EXCERPTED RECORDS
——————

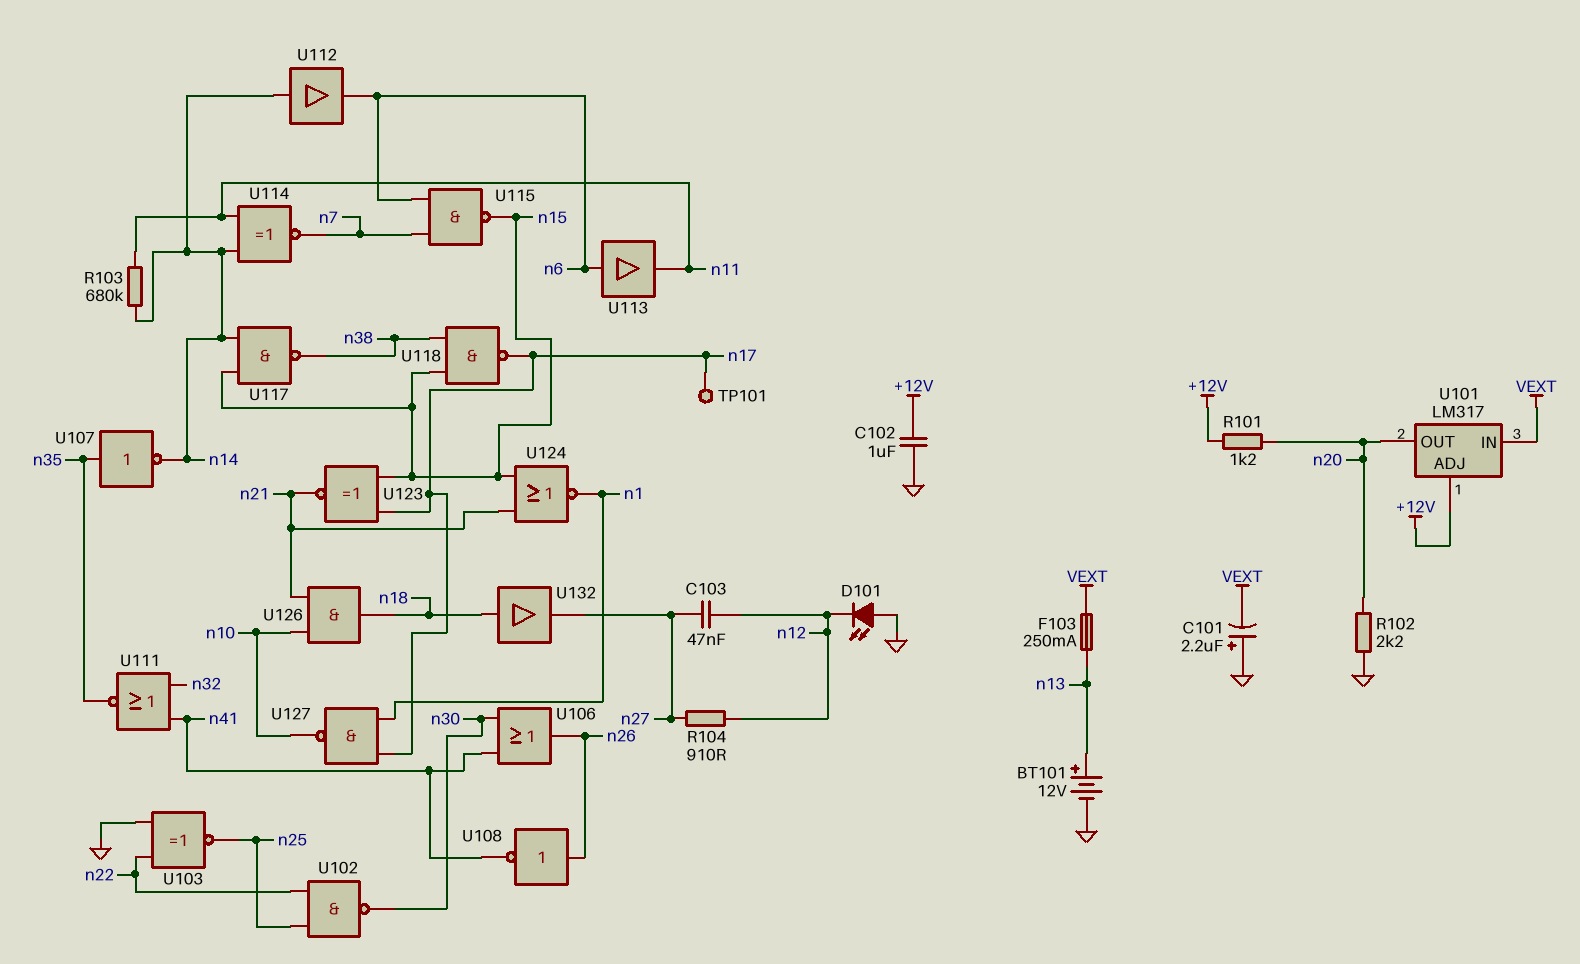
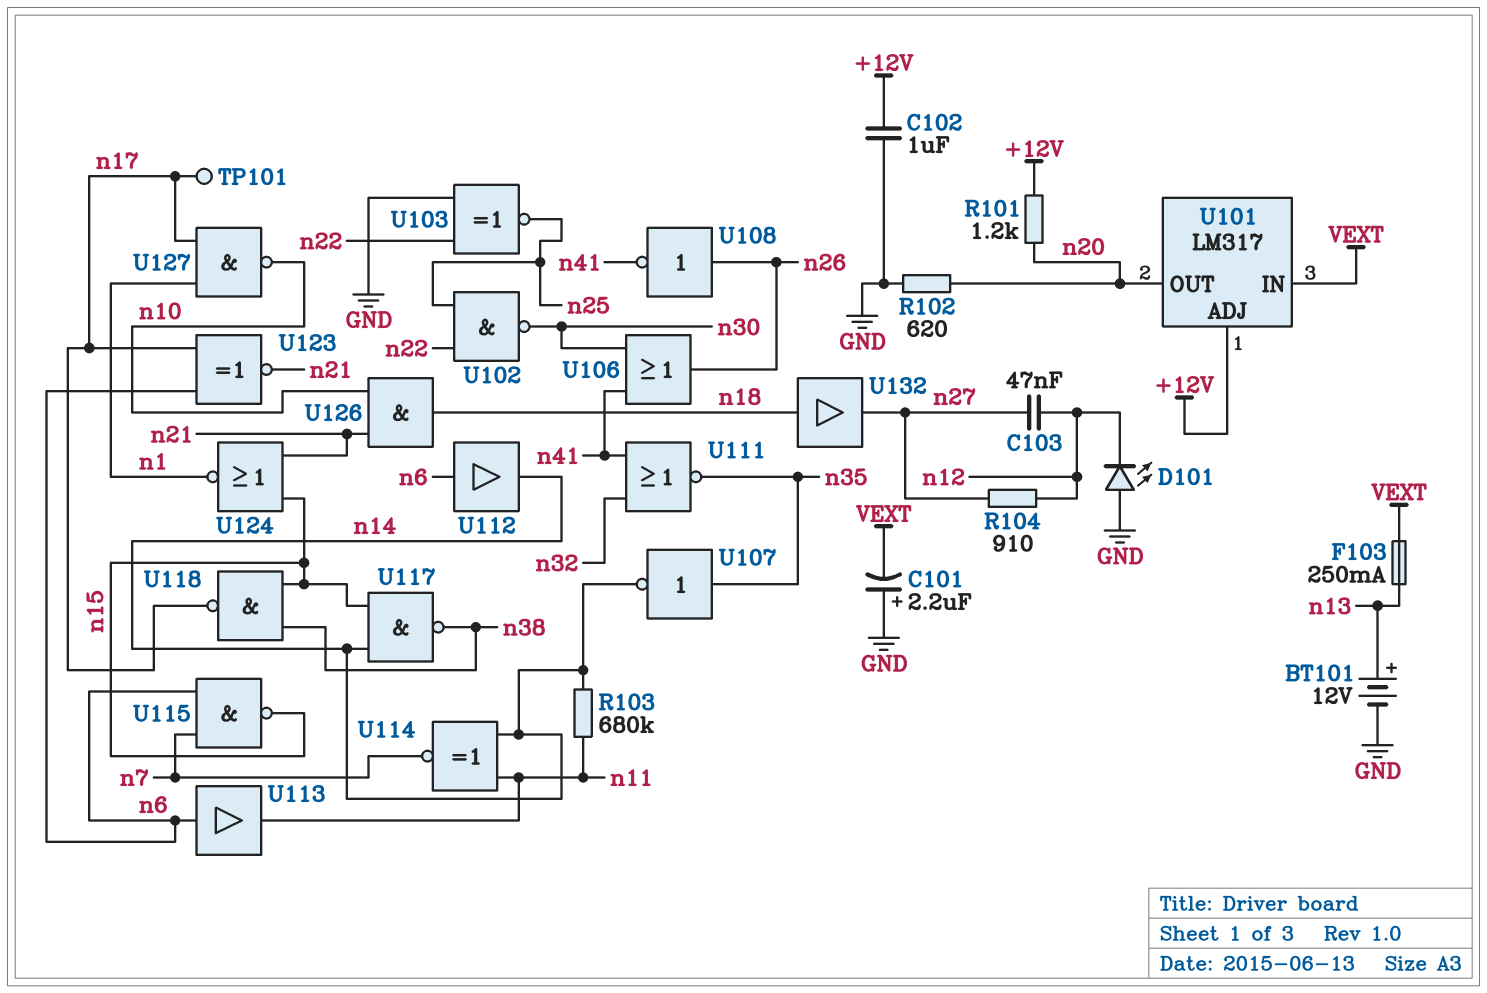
R102: 2.2k (GND, n20) -> 620 (GND, n20)
U112: buffer (in n14, out n6) -> buffer (in n6, out n14)
U123: XNOR (in n15, in n17, out n21) -> XNOR (in n6, in n17, out n21)

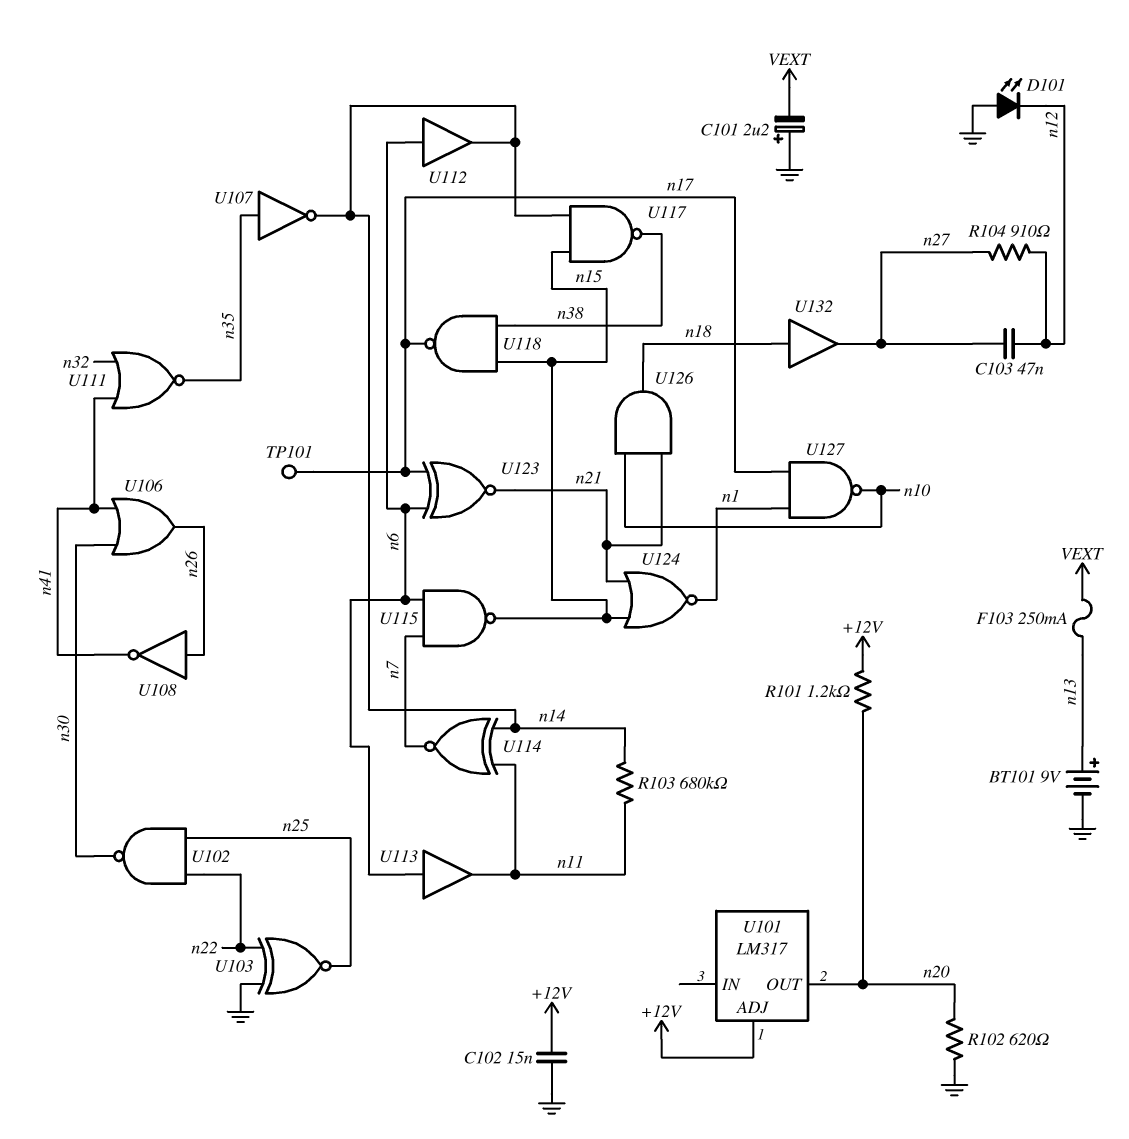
BT101: 12V (plus n13, minus GND) -> 9V (plus n13, minus GND)
C102: 1uF (+12V, GND) -> 15nF (+12V, GND)
U101 pin IN: VEXT -> none

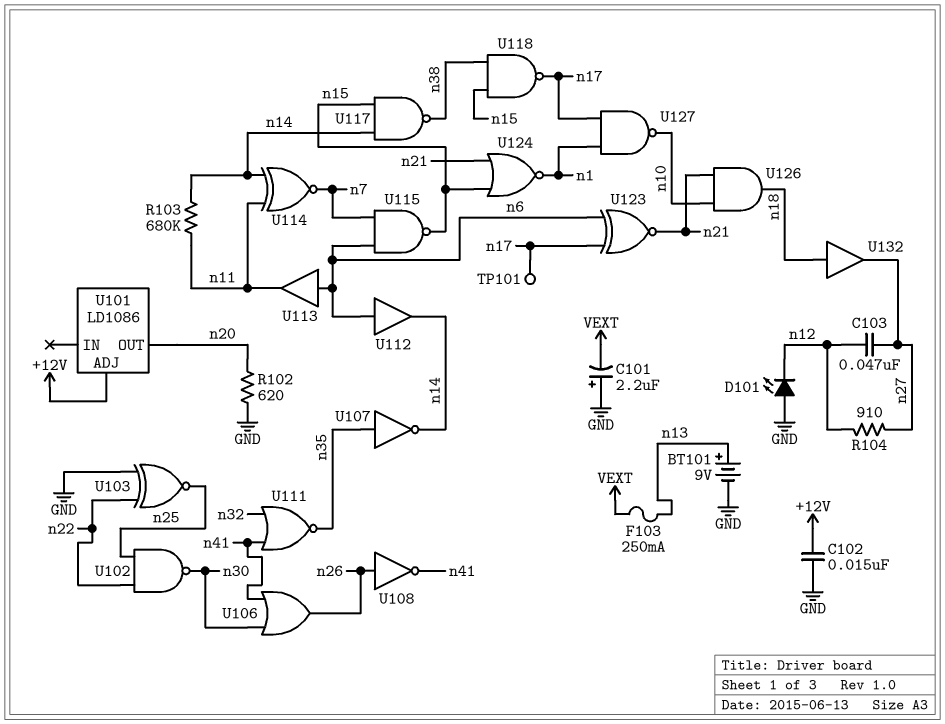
R101: 1.2k (+12V, n20) -> none
U101: LM317 -> LD1086

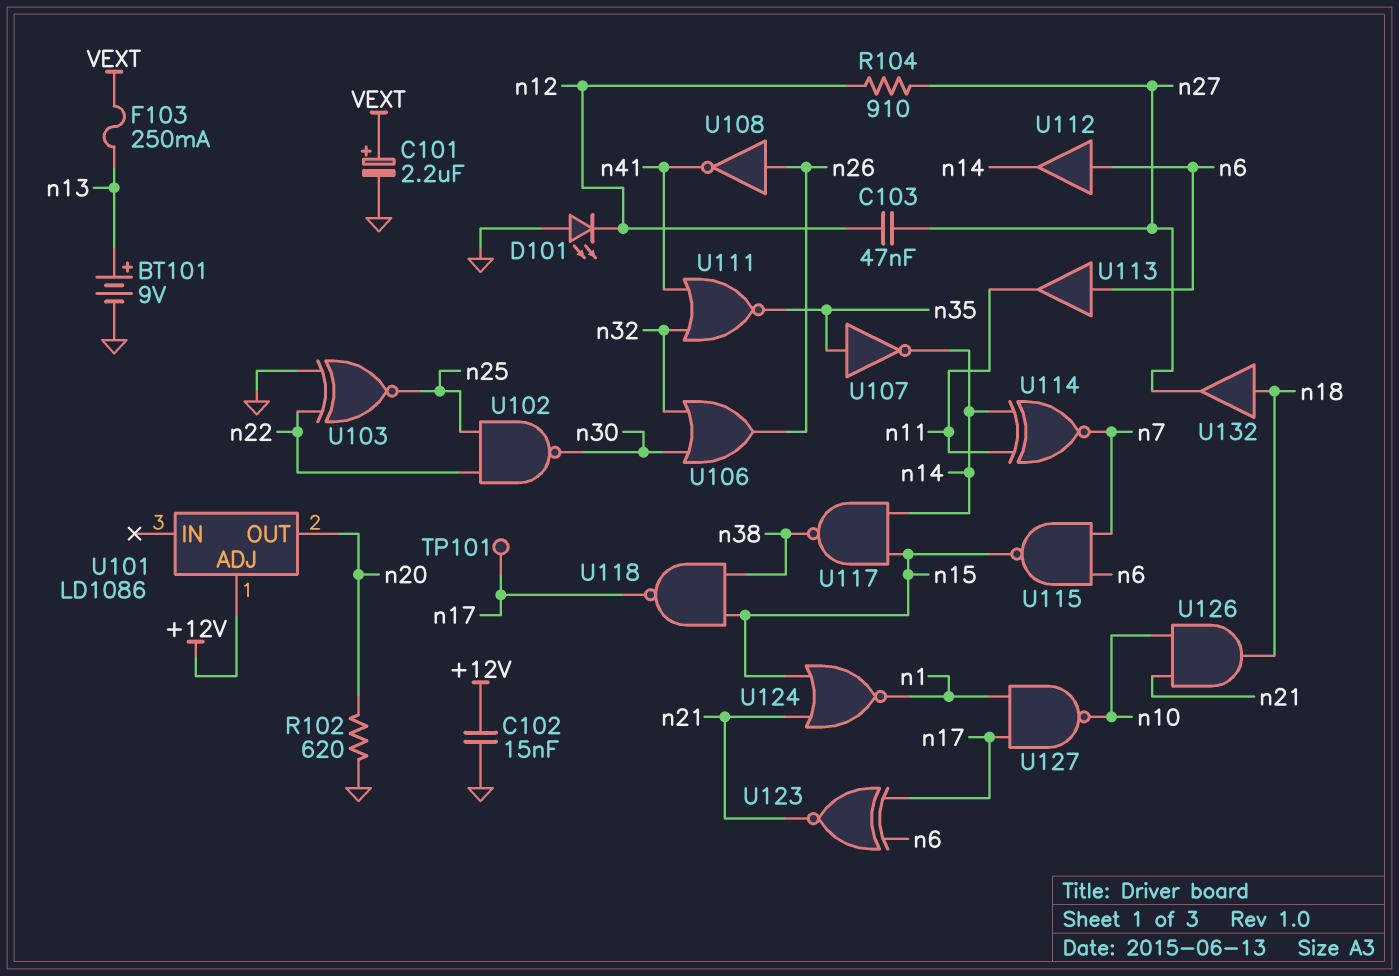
C101: 2.2uF (plus GND, minus VEXT) -> 2.2uF (plus VEXT, minus GND)
R103: 680k (n11, n14) -> none
U106: OR (in n30, in n41, out n26) -> OR (in n30, in n32, out n26)

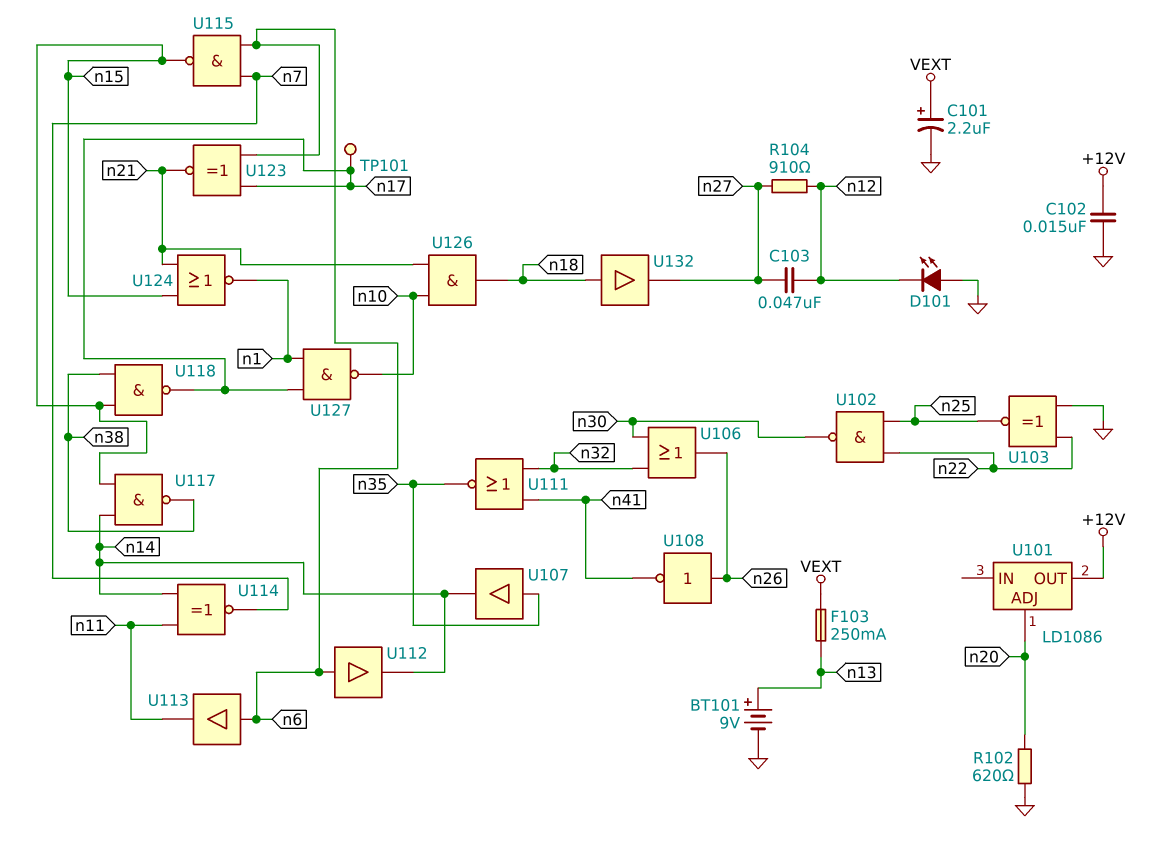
U101 pin ADJ: +12V -> n20
U101 pin OUT: n20 -> +12V
U107: NOT (in n35, out n14) -> buffer (in n35, out n14)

——————

TASK STATEMENT
From the material above, return every line that contains "plus".

REPLY TO THE TASK
BT101: 12V (plus n13, minus GND) -> 9V (plus n13, minus GND)
C101: 2.2uF (plus GND, minus VEXT) -> 2.2uF (plus VEXT, minus GND)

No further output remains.